* What you have to do
Print every entry, word for word, and skip the images.

* * *

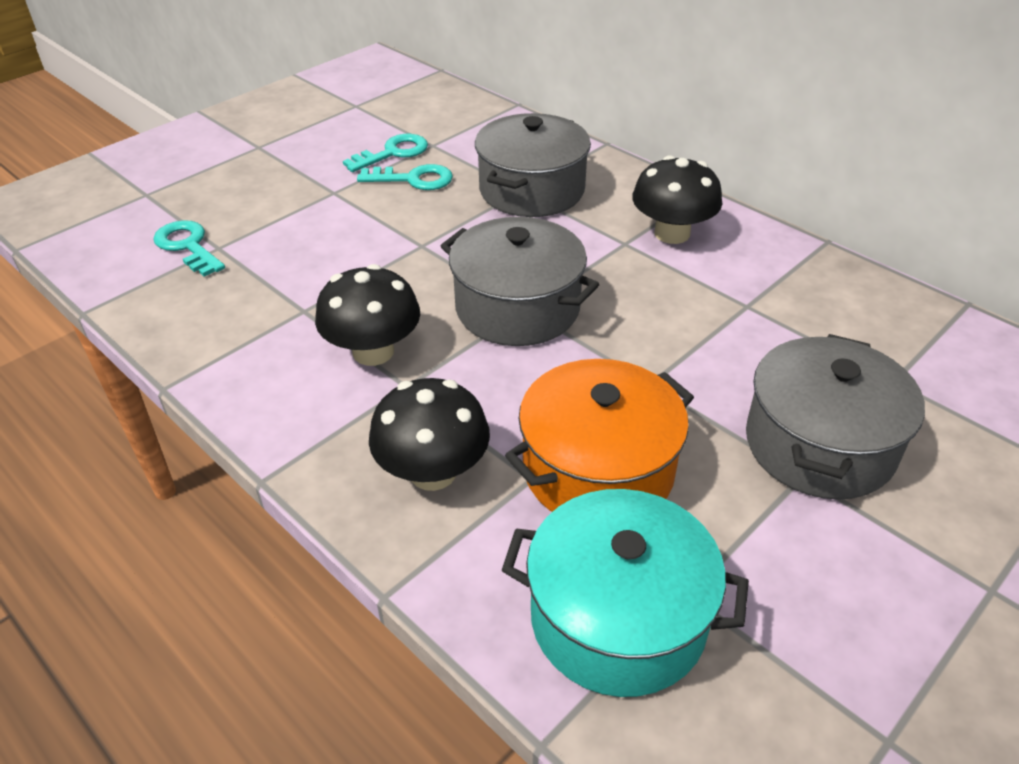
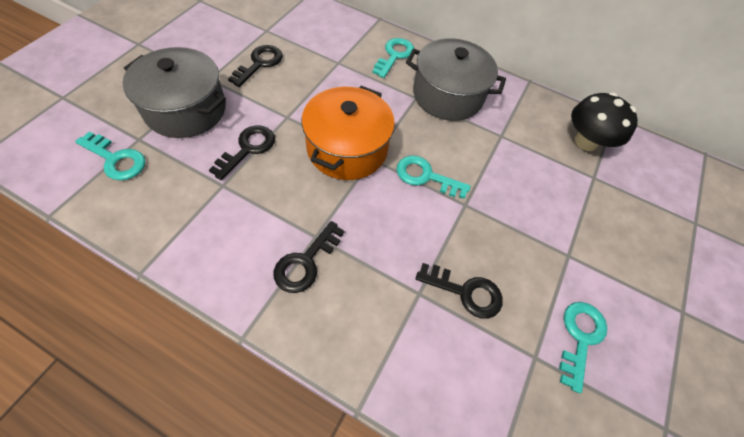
black key: 0 -> 4
black mushroom: 3 -> 1
grey pot: 3 -> 2
turquoise key: 3 -> 4
turquoise pot: 1 -> 0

* * *

* Written answer
black key: 0 -> 4
black mushroom: 3 -> 1
grey pot: 3 -> 2
turquoise key: 3 -> 4
turquoise pot: 1 -> 0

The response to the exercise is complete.